* Aim of the exercise
Print each record exactly as it appears, but drop the images.

* Given data
::::

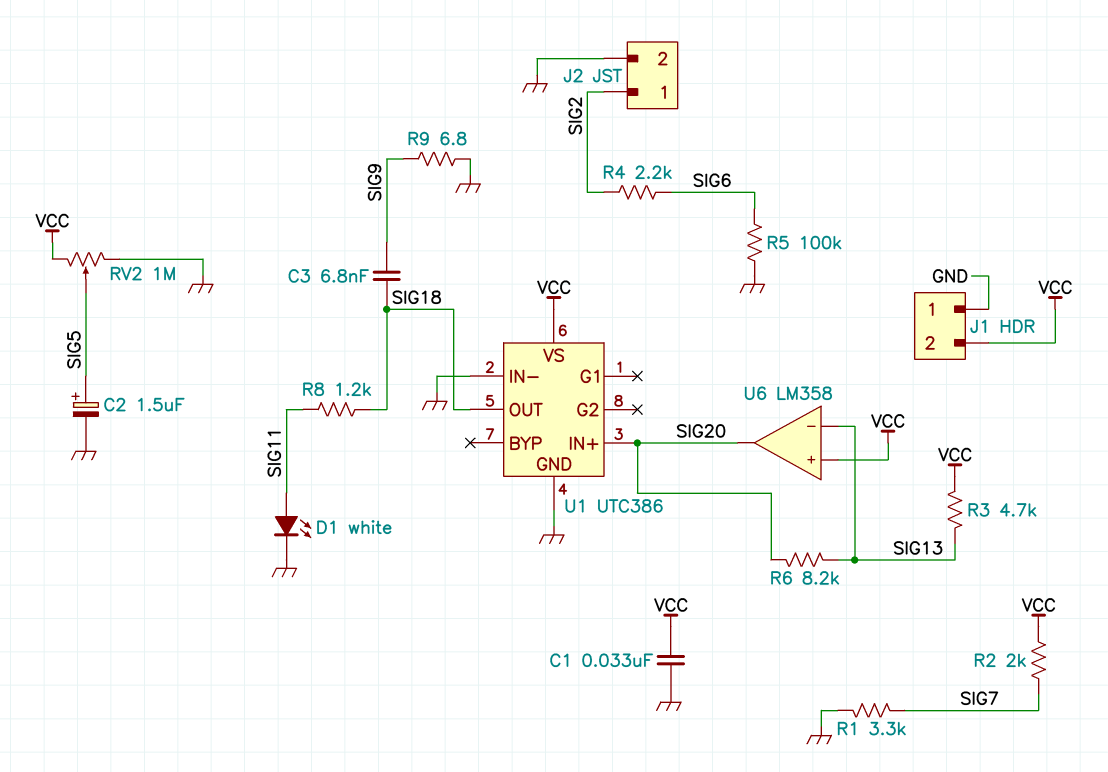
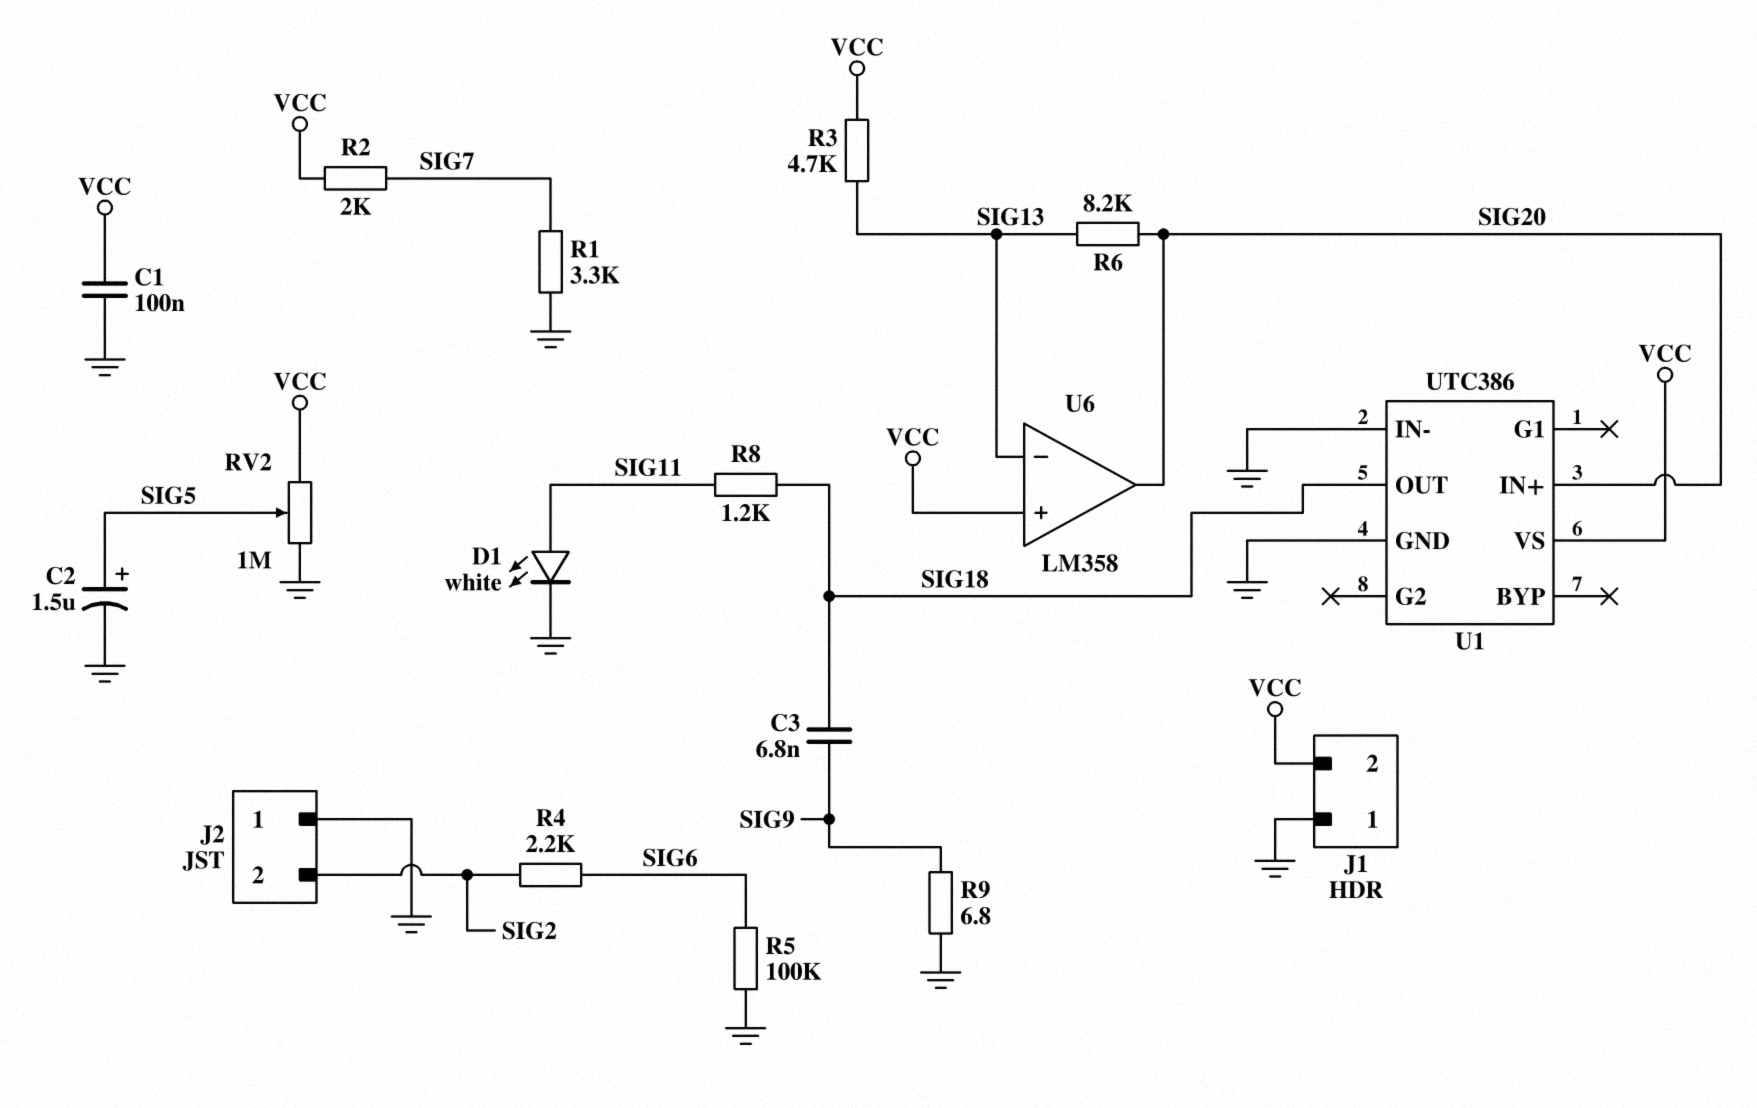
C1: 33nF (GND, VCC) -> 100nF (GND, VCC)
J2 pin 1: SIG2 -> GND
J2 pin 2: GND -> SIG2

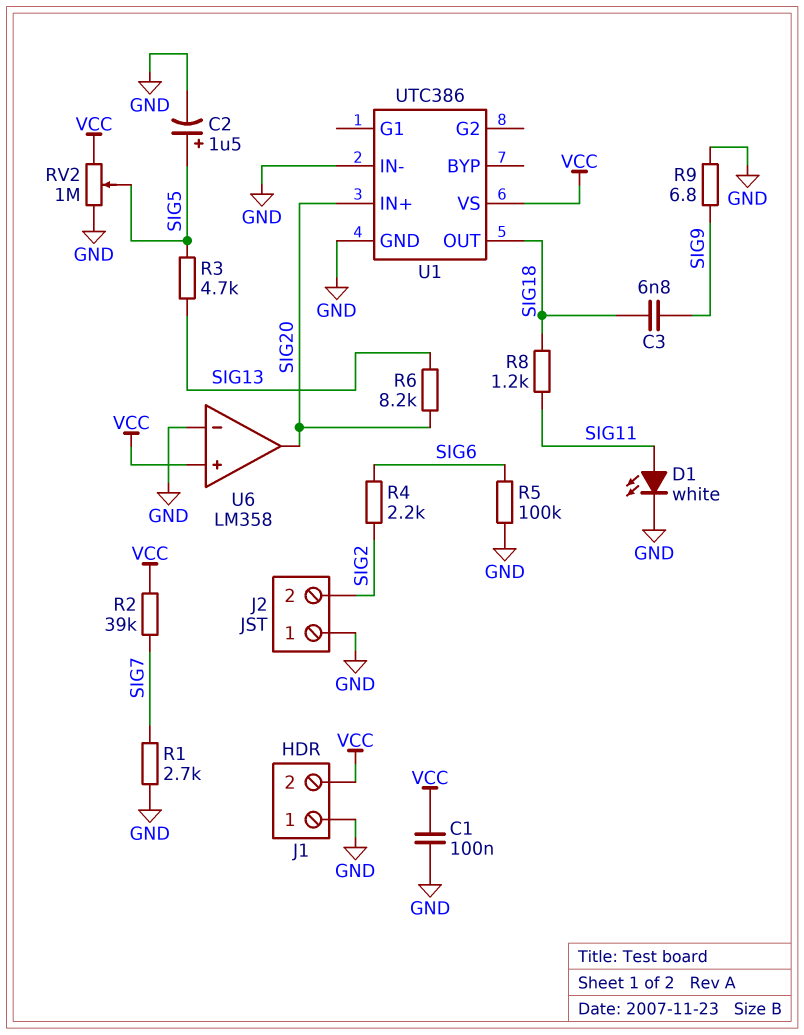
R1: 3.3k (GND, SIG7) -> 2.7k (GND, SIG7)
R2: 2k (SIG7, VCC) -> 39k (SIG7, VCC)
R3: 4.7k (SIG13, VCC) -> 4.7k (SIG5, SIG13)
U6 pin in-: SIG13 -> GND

::::

* Answer space
C1: 33nF (GND, VCC) -> 100nF (GND, VCC)
J2 pin 1: SIG2 -> GND
J2 pin 2: GND -> SIG2

R1: 3.3k (GND, SIG7) -> 2.7k (GND, SIG7)
R2: 2k (SIG7, VCC) -> 39k (SIG7, VCC)
R3: 4.7k (SIG13, VCC) -> 4.7k (SIG5, SIG13)
U6 pin in-: SIG13 -> GND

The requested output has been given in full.